--- START ---

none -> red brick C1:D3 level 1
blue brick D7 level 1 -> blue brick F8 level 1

--- END ---
--- START ---

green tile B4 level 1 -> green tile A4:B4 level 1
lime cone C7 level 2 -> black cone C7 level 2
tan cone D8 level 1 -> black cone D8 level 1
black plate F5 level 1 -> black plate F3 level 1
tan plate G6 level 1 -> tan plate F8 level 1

--- END ---

__Work instruction__: Please output the lines of the listing above that fall in the stretch from the one with "lime cone C7 level 2 -> black cone C7 level 2" through the one with "tan plate G6 level 1 -> tan plate F8 level 1", exactly and only those.

__Expected answer__:
lime cone C7 level 2 -> black cone C7 level 2
tan cone D8 level 1 -> black cone D8 level 1
black plate F5 level 1 -> black plate F3 level 1
tan plate G6 level 1 -> tan plate F8 level 1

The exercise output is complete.